WORK ORDER: Filter the listing down to the lines containing the word "minus".

EXCERPTED DATA:
......

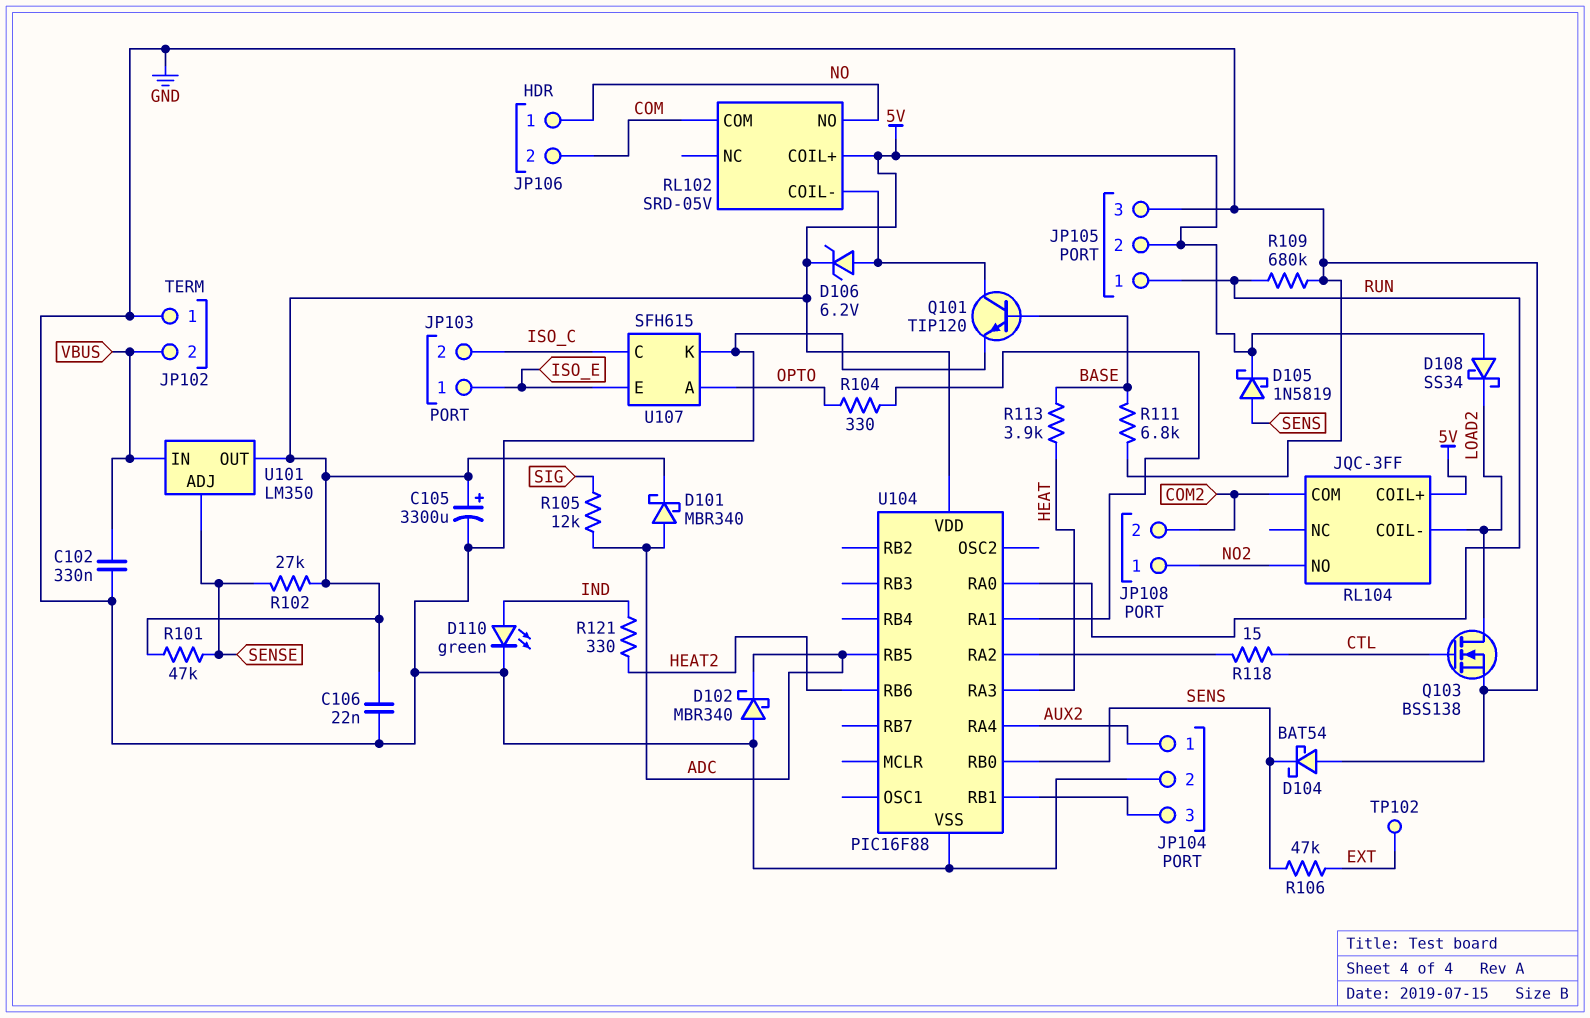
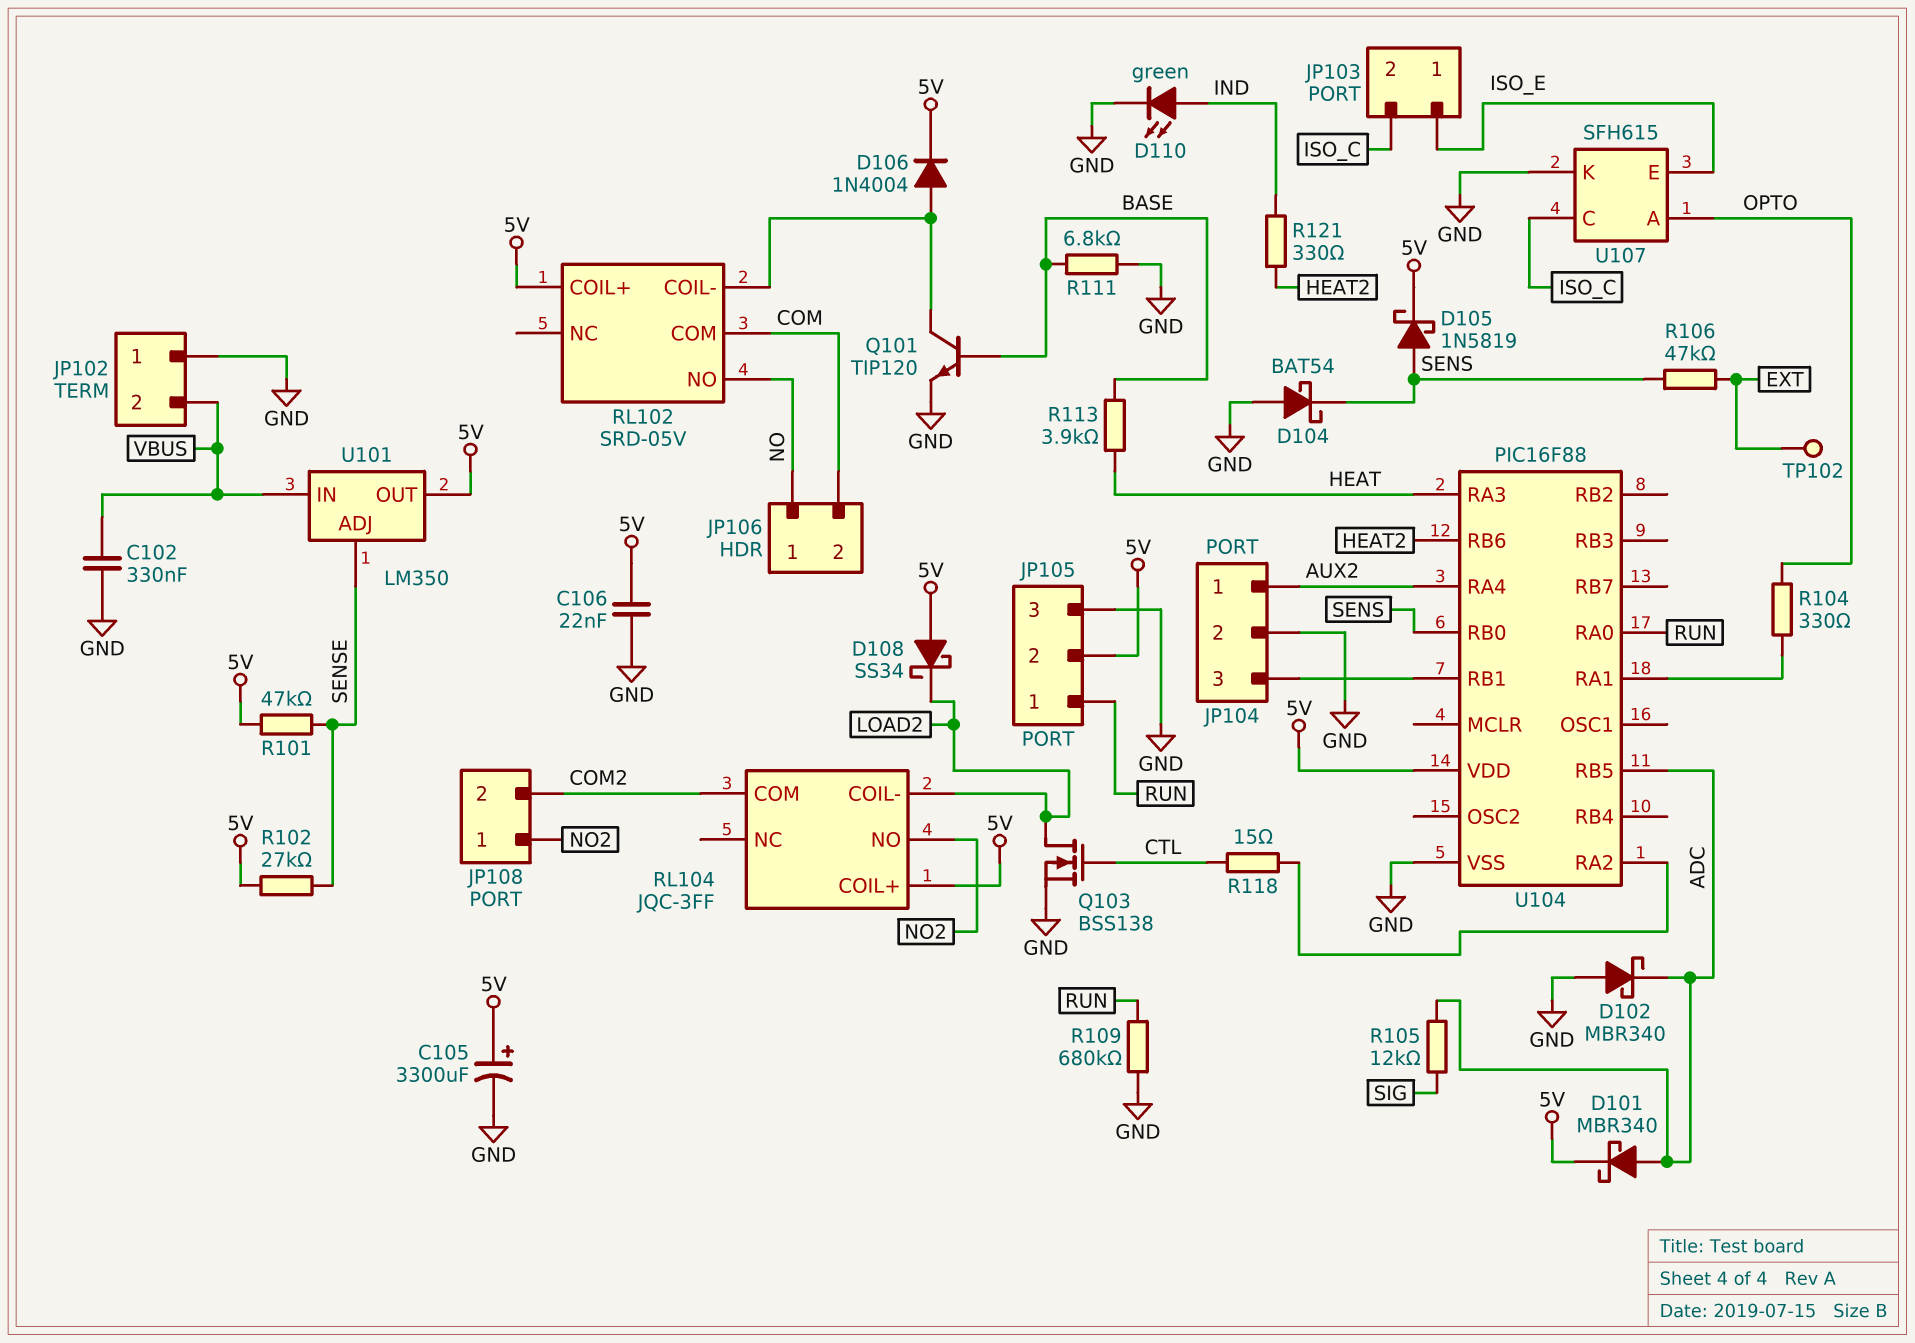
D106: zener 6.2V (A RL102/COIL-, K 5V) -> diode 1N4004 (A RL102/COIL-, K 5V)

......

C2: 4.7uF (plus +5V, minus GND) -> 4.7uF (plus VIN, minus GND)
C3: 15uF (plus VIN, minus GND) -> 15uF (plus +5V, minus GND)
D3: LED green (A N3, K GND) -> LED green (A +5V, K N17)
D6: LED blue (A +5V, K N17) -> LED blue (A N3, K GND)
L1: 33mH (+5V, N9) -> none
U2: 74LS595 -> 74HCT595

......

OUTPUT FOR THIS EXERCISE:
C2: 4.7uF (plus +5V, minus GND) -> 4.7uF (plus VIN, minus GND)
C3: 15uF (plus VIN, minus GND) -> 15uF (plus +5V, minus GND)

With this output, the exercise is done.